╭─ Dataset extract

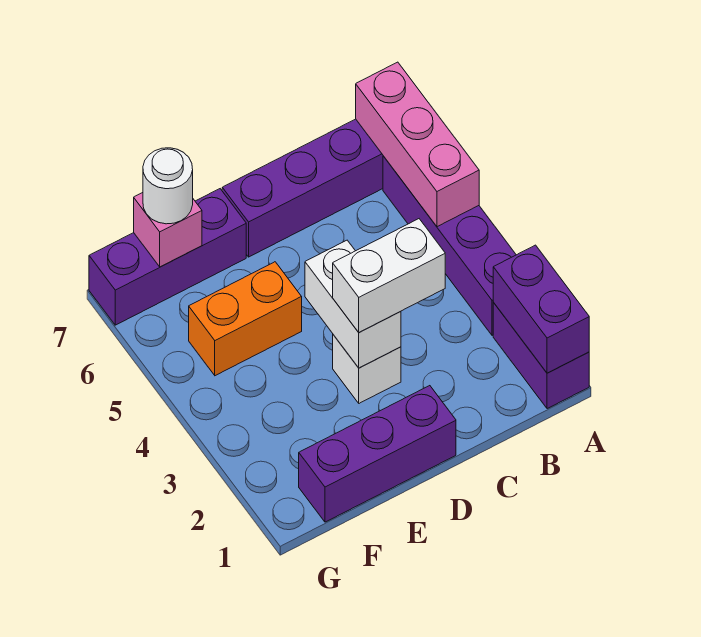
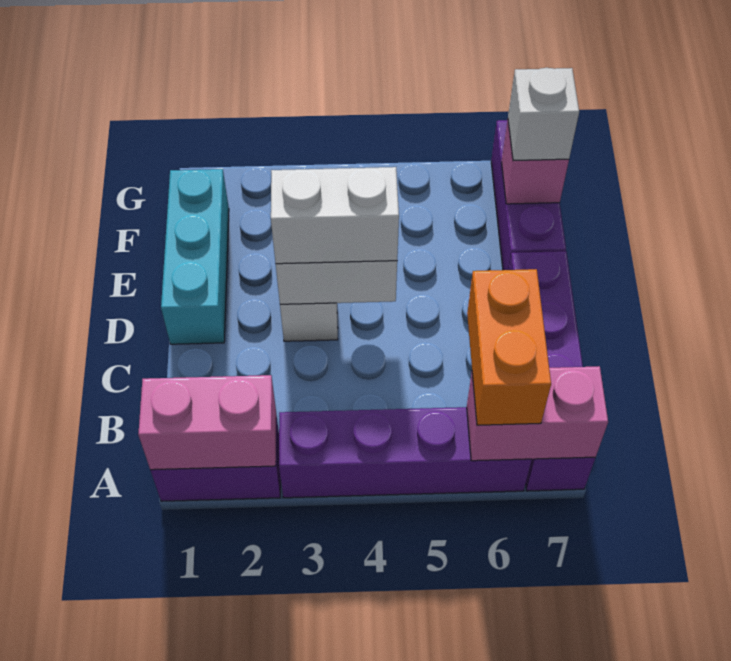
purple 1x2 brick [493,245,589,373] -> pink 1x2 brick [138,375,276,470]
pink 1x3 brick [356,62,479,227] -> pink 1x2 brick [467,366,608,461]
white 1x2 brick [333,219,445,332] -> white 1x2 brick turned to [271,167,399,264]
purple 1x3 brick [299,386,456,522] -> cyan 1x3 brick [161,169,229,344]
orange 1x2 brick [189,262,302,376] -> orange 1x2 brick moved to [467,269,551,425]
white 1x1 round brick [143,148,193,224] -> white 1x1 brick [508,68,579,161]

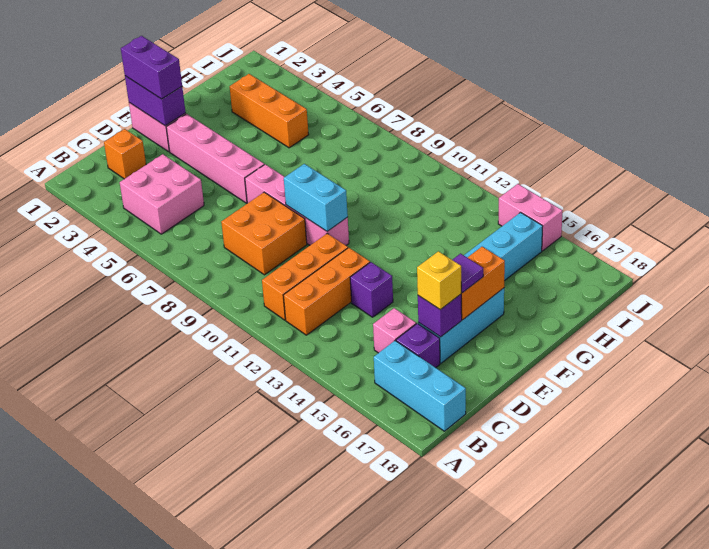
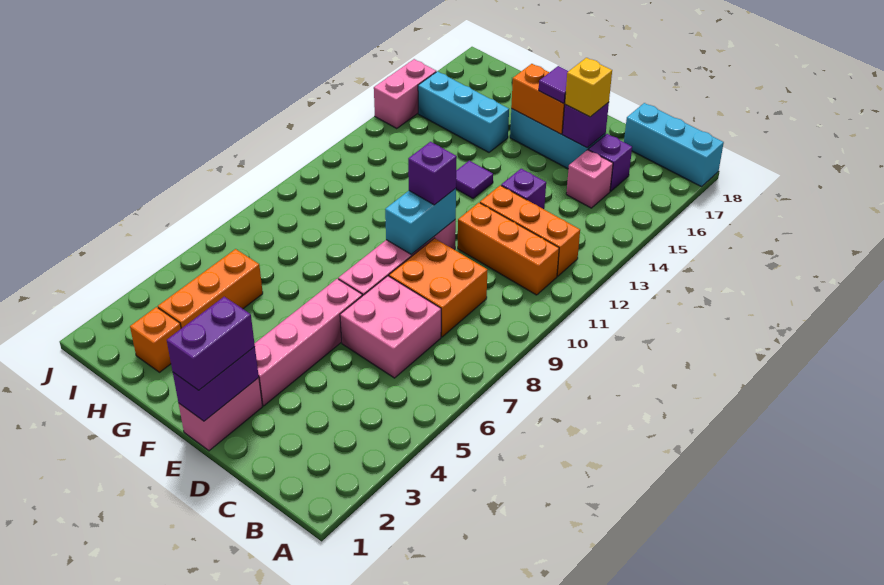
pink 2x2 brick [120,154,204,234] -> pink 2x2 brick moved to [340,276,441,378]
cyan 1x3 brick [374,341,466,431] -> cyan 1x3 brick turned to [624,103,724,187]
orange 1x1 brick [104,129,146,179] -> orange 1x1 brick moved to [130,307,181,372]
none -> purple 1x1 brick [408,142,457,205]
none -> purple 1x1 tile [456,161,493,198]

╰─

## How to complete this task
Repeat the material above in full and exactly, omitting the pictures.

## Written answer
purple 1x2 brick [493,245,589,373] -> pink 1x2 brick [138,375,276,470]
pink 1x3 brick [356,62,479,227] -> pink 1x2 brick [467,366,608,461]
white 1x2 brick [333,219,445,332] -> white 1x2 brick turned to [271,167,399,264]
purple 1x3 brick [299,386,456,522] -> cyan 1x3 brick [161,169,229,344]
orange 1x2 brick [189,262,302,376] -> orange 1x2 brick moved to [467,269,551,425]
white 1x1 round brick [143,148,193,224] -> white 1x1 brick [508,68,579,161]

pink 2x2 brick [120,154,204,234] -> pink 2x2 brick moved to [340,276,441,378]
cyan 1x3 brick [374,341,466,431] -> cyan 1x3 brick turned to [624,103,724,187]
orange 1x1 brick [104,129,146,179] -> orange 1x1 brick moved to [130,307,181,372]
none -> purple 1x1 brick [408,142,457,205]
none -> purple 1x1 tile [456,161,493,198]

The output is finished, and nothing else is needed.